» Problem statement
Please give the number of lines in the listing that include the word "VBUS", with no other words.

» Available data
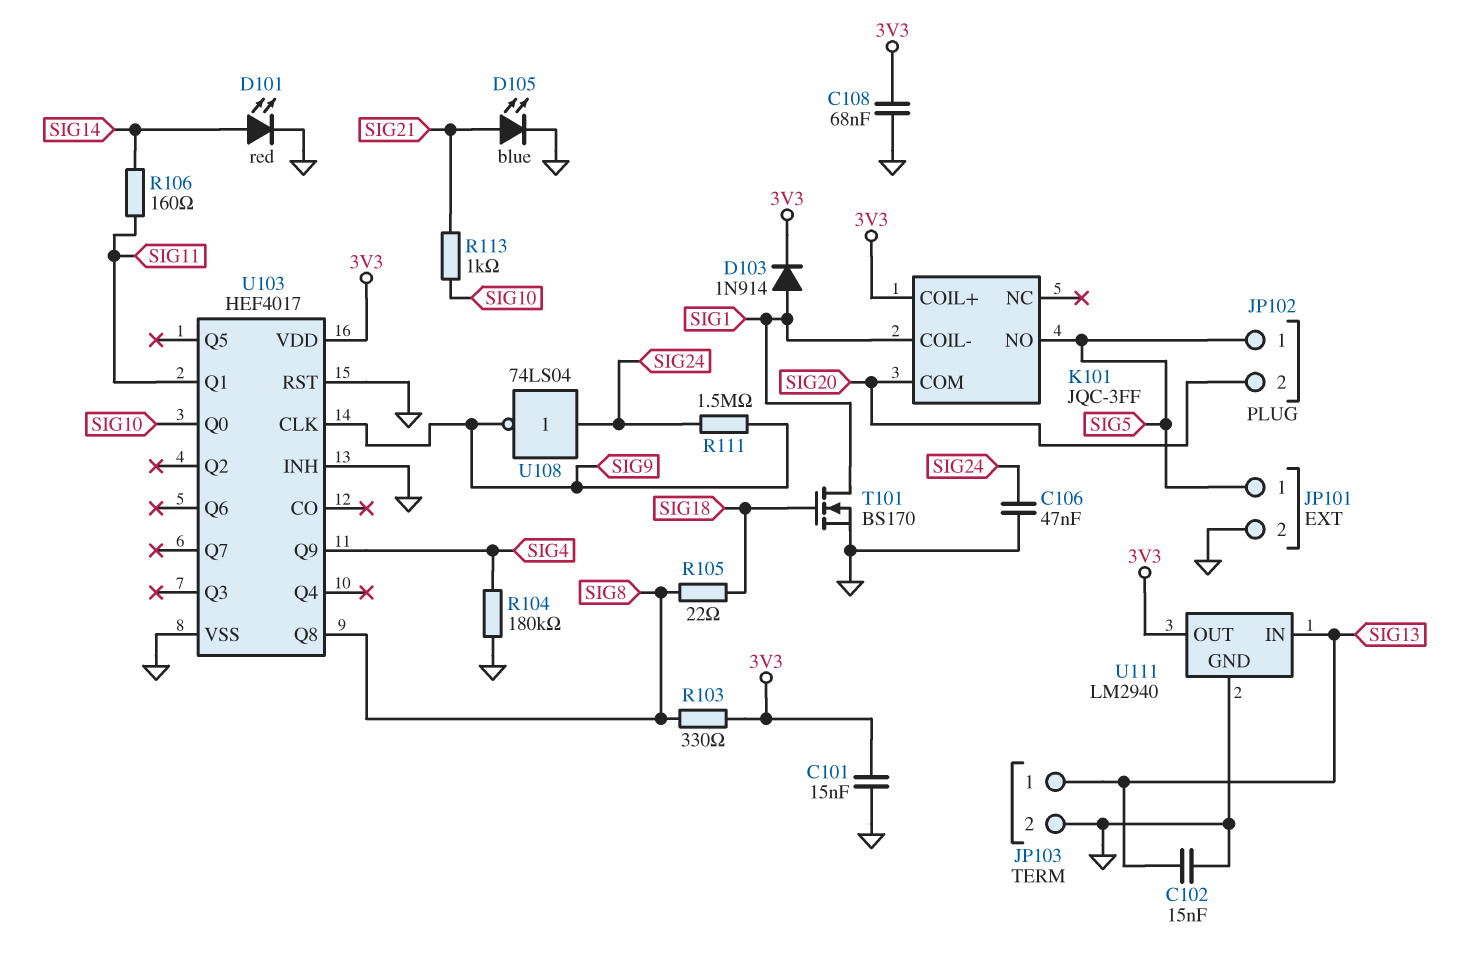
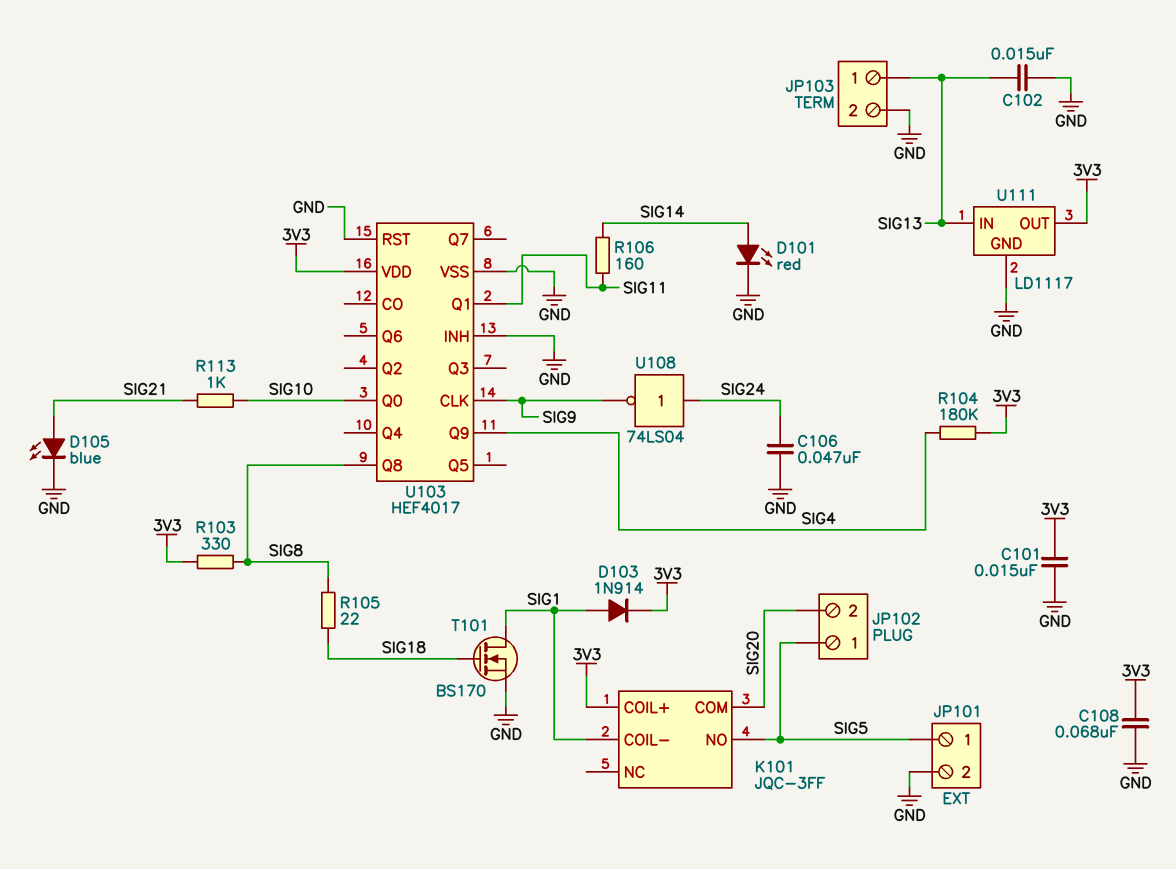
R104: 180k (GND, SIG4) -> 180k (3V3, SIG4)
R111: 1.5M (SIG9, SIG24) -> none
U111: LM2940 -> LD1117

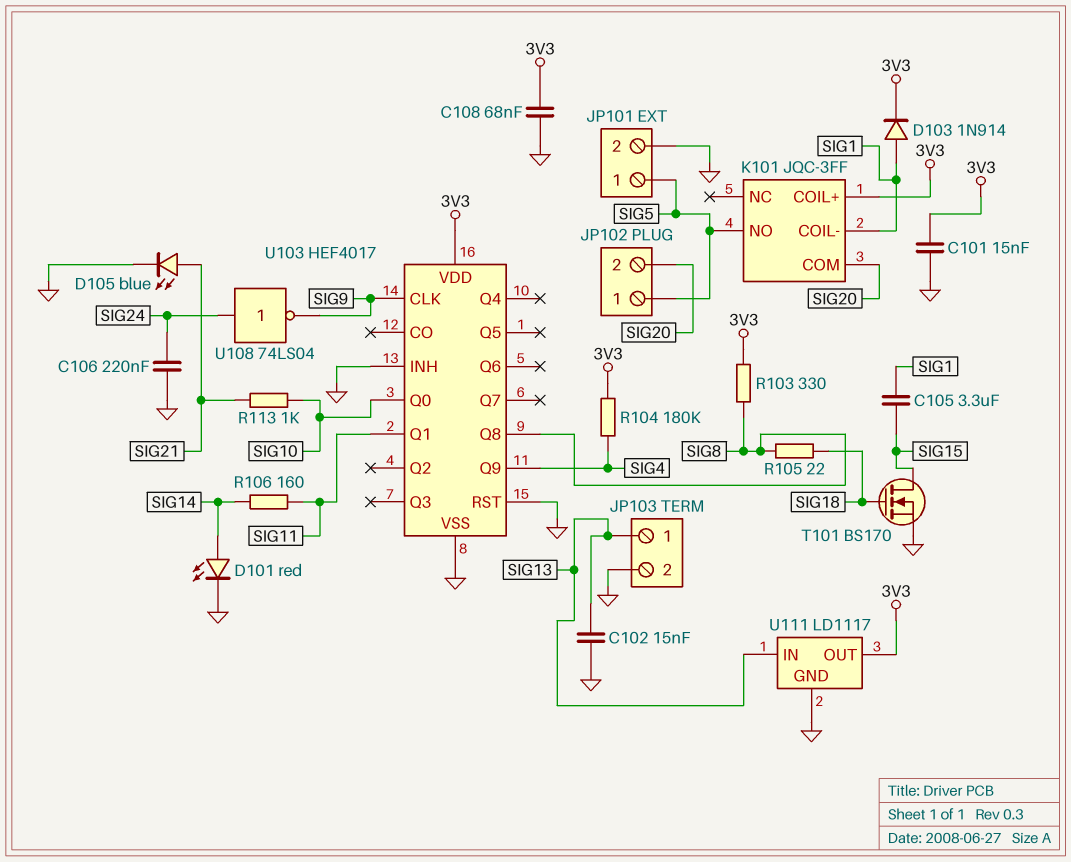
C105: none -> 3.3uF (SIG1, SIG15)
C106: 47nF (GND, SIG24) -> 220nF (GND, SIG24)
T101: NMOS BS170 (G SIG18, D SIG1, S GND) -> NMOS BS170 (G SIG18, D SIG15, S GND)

--

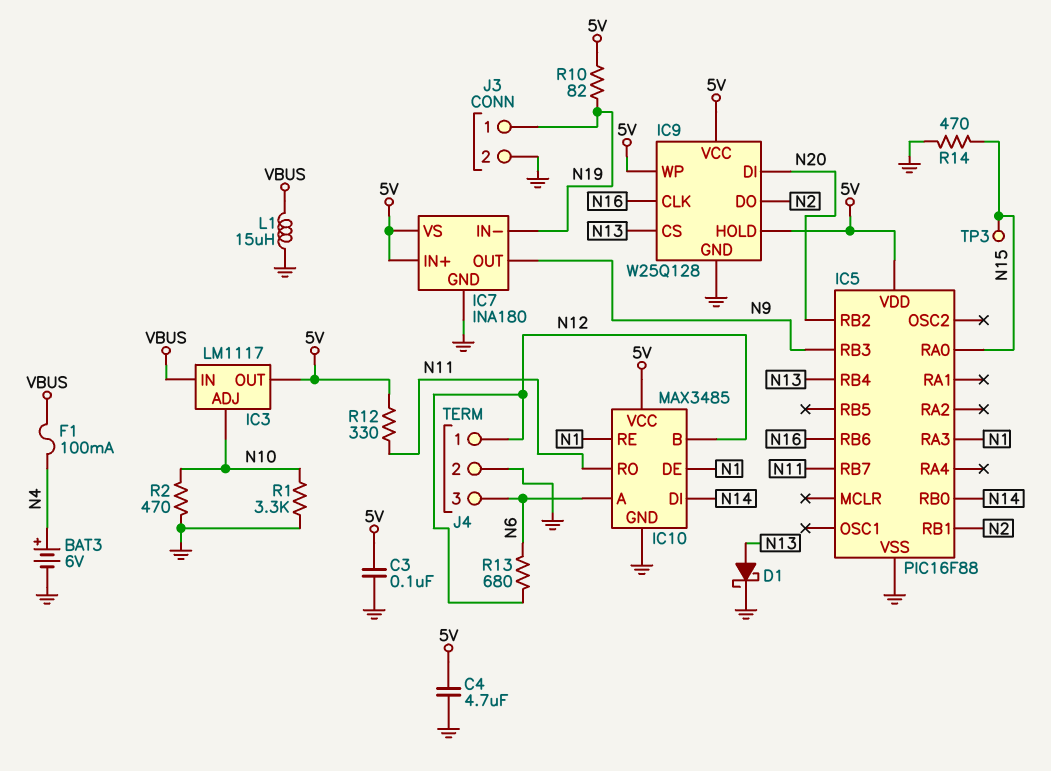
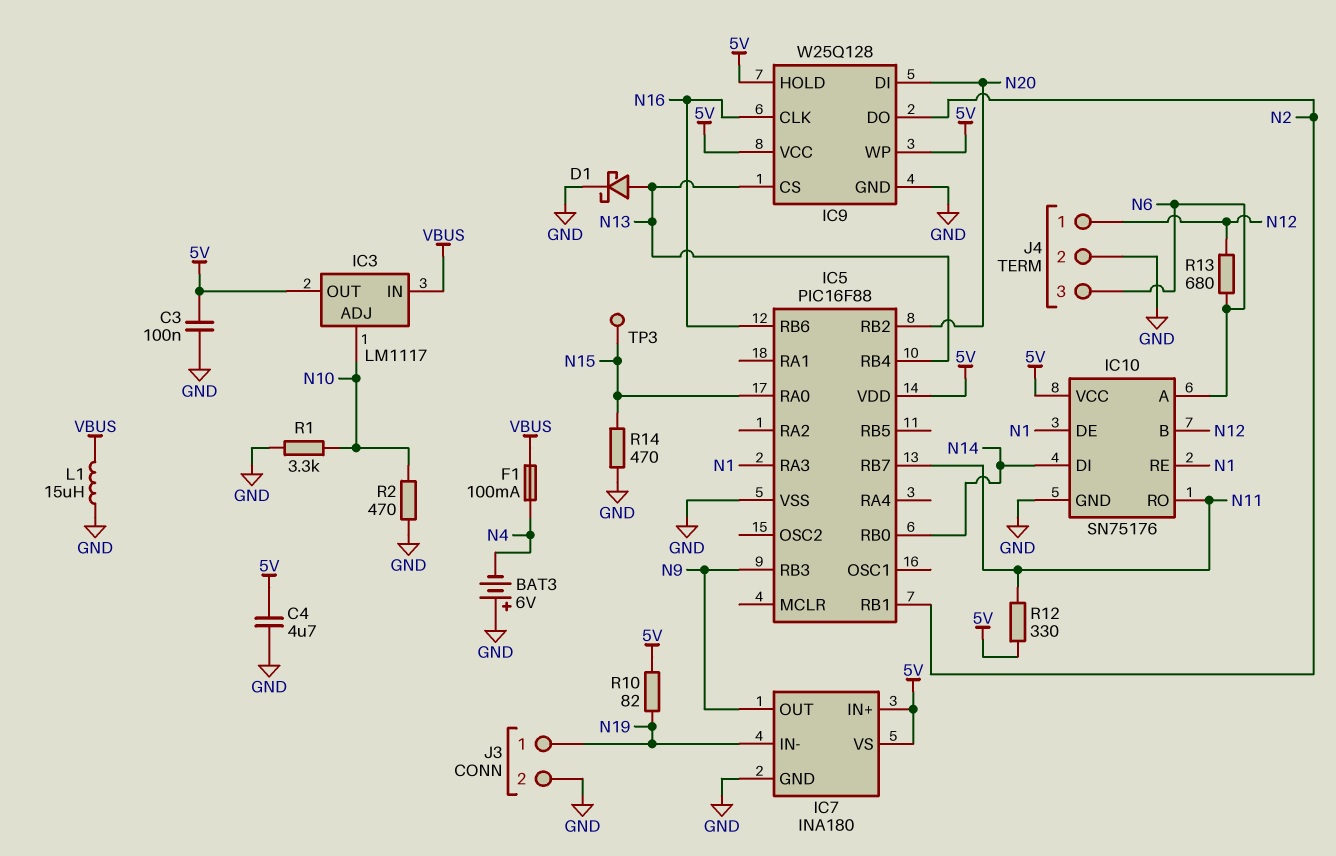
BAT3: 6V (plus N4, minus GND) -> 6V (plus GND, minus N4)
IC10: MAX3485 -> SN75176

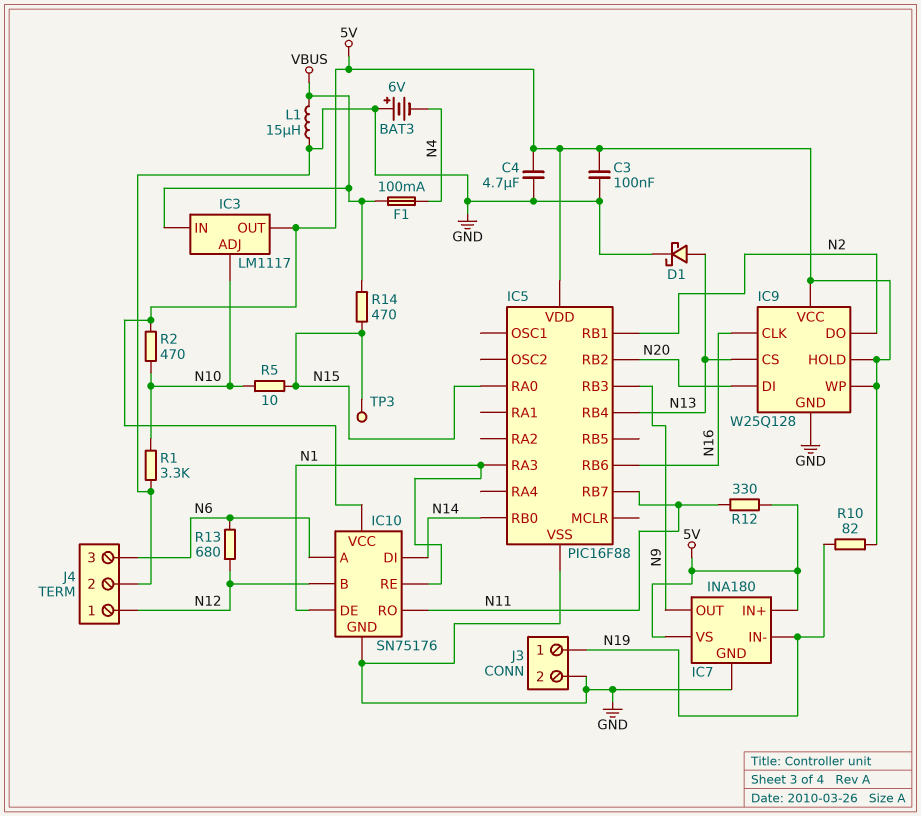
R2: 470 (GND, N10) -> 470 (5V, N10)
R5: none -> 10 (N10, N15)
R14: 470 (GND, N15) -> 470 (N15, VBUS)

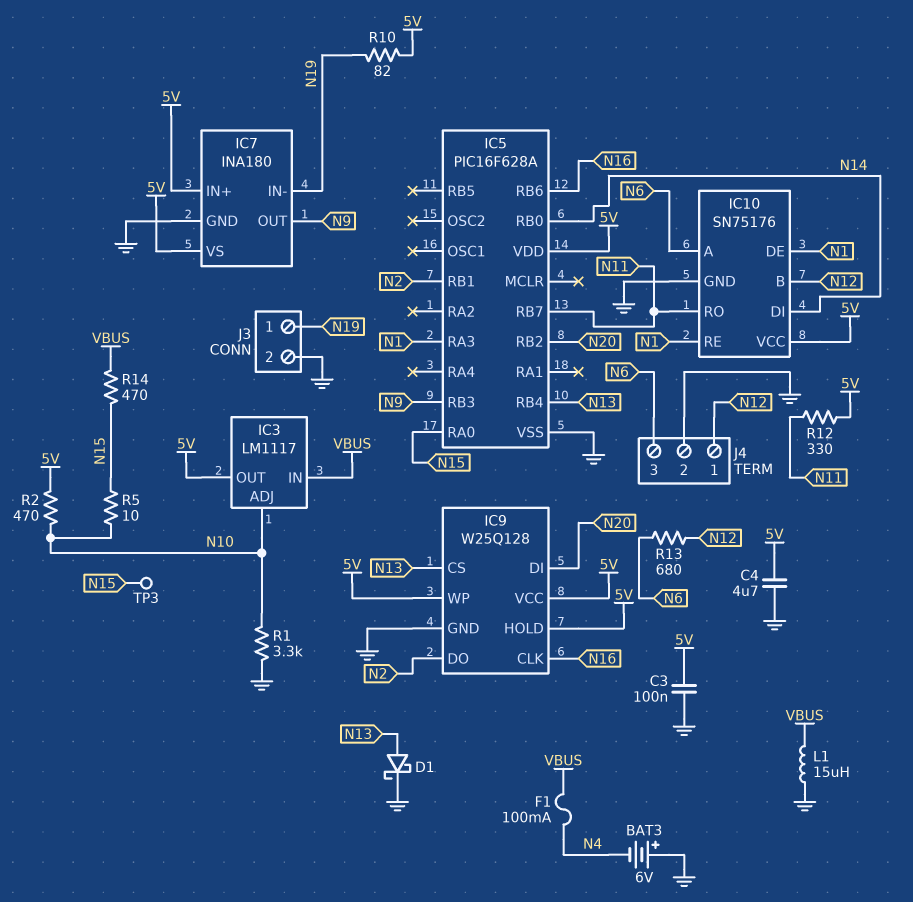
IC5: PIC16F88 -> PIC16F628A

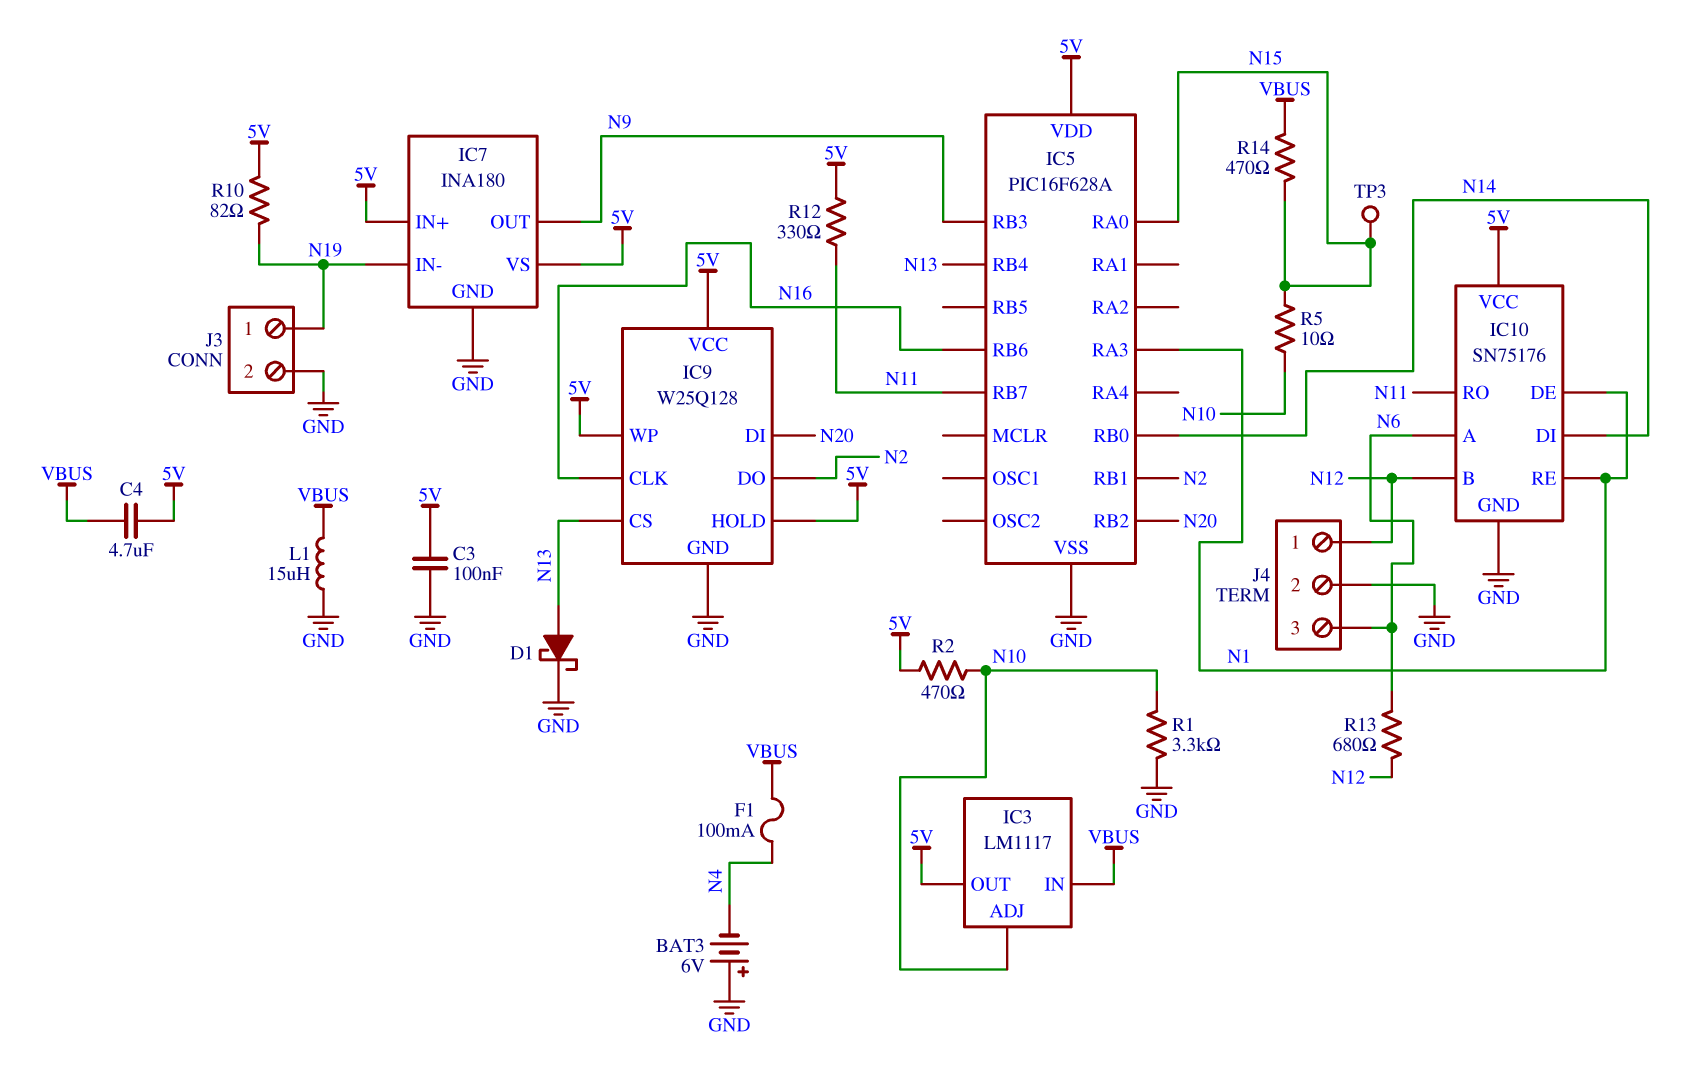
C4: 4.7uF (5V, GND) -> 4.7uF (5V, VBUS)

» Expected output
2